■ Task ■
Can you rewrite every one of the lines below as a numbered list, omitting any blank lines?

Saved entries
--

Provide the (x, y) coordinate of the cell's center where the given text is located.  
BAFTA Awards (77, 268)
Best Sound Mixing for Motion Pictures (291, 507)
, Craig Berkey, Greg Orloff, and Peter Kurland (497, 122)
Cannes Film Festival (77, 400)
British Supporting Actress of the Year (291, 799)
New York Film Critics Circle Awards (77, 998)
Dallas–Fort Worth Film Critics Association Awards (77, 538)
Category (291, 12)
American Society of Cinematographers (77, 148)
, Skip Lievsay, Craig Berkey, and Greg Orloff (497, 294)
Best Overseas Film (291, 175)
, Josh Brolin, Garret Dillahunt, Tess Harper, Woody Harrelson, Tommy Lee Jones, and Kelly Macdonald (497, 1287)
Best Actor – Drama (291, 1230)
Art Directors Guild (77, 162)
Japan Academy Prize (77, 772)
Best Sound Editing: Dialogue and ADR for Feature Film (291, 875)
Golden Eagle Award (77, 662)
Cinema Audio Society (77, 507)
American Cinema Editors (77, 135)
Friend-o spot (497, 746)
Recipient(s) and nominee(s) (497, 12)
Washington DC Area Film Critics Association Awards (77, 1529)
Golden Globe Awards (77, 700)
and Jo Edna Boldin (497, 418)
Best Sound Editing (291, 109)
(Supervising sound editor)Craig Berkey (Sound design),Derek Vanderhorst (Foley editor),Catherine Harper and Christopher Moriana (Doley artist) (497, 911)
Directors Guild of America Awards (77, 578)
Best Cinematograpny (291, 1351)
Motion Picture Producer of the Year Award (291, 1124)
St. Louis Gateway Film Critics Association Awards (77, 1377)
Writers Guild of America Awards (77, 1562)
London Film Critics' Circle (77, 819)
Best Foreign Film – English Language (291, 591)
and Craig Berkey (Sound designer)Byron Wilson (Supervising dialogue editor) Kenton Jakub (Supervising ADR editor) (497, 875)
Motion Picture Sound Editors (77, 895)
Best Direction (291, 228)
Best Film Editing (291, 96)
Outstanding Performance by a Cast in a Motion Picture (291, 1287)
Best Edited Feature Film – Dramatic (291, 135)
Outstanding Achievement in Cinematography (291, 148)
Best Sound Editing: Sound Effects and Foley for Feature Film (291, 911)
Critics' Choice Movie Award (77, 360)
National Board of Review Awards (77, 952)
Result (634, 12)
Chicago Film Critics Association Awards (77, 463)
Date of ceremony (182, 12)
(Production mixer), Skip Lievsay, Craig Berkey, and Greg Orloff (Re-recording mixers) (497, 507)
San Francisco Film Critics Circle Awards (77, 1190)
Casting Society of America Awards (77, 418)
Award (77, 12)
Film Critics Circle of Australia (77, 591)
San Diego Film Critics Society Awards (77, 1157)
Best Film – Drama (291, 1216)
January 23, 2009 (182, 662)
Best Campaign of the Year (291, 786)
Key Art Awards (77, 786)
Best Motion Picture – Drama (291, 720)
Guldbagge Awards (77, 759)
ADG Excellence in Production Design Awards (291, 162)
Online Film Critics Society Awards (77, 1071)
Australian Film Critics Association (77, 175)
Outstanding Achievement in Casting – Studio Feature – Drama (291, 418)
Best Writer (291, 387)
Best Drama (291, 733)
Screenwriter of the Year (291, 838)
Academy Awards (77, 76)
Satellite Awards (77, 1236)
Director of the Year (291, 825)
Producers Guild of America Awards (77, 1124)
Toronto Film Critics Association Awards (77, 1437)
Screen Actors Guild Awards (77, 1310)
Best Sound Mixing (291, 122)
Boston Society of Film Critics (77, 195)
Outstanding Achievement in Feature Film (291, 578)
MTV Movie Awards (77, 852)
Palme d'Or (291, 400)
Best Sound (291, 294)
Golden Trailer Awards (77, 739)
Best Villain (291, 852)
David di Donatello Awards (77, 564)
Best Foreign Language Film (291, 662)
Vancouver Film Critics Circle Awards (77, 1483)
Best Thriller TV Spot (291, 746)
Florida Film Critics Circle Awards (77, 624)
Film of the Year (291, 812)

--

■ Solved problem ■
1. Provide the (x, y) coordinate of the cell's center where the given text is located.  
2. BAFTA Awards (77, 268)
3. Best Sound Mixing for Motion Pictures (291, 507)
4. , Craig Berkey, Greg Orloff, and Peter Kurland (497, 122)
5. Cannes Film Festival (77, 400)
6. British Supporting Actress of the Year (291, 799)
7. New York Film Critics Circle Awards (77, 998)
8. Dallas–Fort Worth Film Critics Association Awards (77, 538)
9. Category (291, 12)
10. American Society of Cinematographers (77, 148)
11. , Skip Lievsay, Craig Berkey, and Greg Orloff (497, 294)
12. Best Overseas Film (291, 175)
13. , Josh Brolin, Garret Dillahunt, Tess Harper, Woody Harrelson, Tommy Lee Jones, and Kelly Macdonald (497, 1287)
14. Best Actor – Drama (291, 1230)
15. Art Directors Guild (77, 162)
16. Japan Academy Prize (77, 772)
17. Best Sound Editing: Dialogue and ADR for Feature Film (291, 875)
18. Golden Eagle Award (77, 662)
19. Cinema Audio Society (77, 507)
20. American Cinema Editors (77, 135)
21. Friend-o spot (497, 746)
22. Recipient(s) and nominee(s) (497, 12)
23. Washington DC Area Film Critics Association Awards (77, 1529)
24. Golden Globe Awards (77, 700)
25. and Jo Edna Boldin (497, 418)
26. Best Sound Editing (291, 109)
27. (Supervising sound editor)Craig Berkey (Sound design),Derek Vanderhorst (Foley editor),Catherine Harper and Christopher Moriana (Doley artist) (497, 911)
28. Directors Guild of America Awards (77, 578)
29. Best Cinematograpny (291, 1351)
30. Motion Picture Producer of the Year Award (291, 1124)
31. St. Louis Gateway Film Critics Association Awards (77, 1377)
32. Writers Guild of America Awards (77, 1562)
33. London Film Critics' Circle (77, 819)
34. Best Foreign Film – English Language (291, 591)
35. and Craig Berkey (Sound designer)Byron Wilson (Supervising dialogue editor) Kenton Jakub (Supervising ADR editor) (497, 875)
36. Motion Picture Sound Editors (77, 895)
37. Best Direction (291, 228)
38. Best Film Editing (291, 96)
39. Outstanding Performance by a Cast in a Motion Picture (291, 1287)
40. Best Edited Feature Film – Dramatic (291, 135)
41. Outstanding Achievement in Cinematography (291, 148)
42. Best Sound Editing: Sound Effects and Foley for Feature Film (291, 911)
43. Critics' Choice Movie Award (77, 360)
44. National Board of Review Awards (77, 952)
45. Result (634, 12)
46. Chicago Film Critics Association Awards (77, 463)
47. Date of ceremony (182, 12)
48. (Production mixer), Skip Lievsay, Craig Berkey, and Greg Orloff (Re-recording mixers) (497, 507)
49. San Francisco Film Critics Circle Awards (77, 1190)
50. Casting Society of America Awards (77, 418)
51. Award (77, 12)
52. Film Critics Circle of Australia (77, 591)
53. San Diego Film Critics Society Awards (77, 1157)
54. Best Film – Drama (291, 1216)
55. January 23, 2009 (182, 662)
56. Best Campaign of the Year (291, 786)
57. Key Art Awards (77, 786)
58. Best Motion Picture – Drama (291, 720)
59. Guldbagge Awards (77, 759)
60. ADG Excellence in Production Design Awards (291, 162)
61. Online Film Critics Society Awards (77, 1071)
62. Australian Film Critics Association (77, 175)
63. Outstanding Achievement in Casting – Studio Feature – Drama (291, 418)
64. Best Writer (291, 387)
65. Best Drama (291, 733)
66. Screenwriter of the Year (291, 838)
67. Academy Awards (77, 76)
68. Satellite Awards (77, 1236)
69. Director of the Year (291, 825)
70. Producers Guild of America Awards (77, 1124)
71. Toronto Film Critics Association Awards (77, 1437)
72. Screen Actors Guild Awards (77, 1310)
73. Best Sound Mixing (291, 122)
74. Boston Society of Film Critics (77, 195)
75. Outstanding Achievement in Feature Film (291, 578)
76. MTV Movie Awards (77, 852)
77. Palme d'Or (291, 400)
78. Best Sound (291, 294)
79. Golden Trailer Awards (77, 739)
80. Best Villain (291, 852)
81. David di Donatello Awards (77, 564)
82. Best Foreign Language Film (291, 662)
83. Vancouver Film Critics Circle Awards (77, 1483)
84. Best Thriller TV Spot (291, 746)
85. Florida Film Critics Circle Awards (77, 624)
86. Film of the Year (291, 812)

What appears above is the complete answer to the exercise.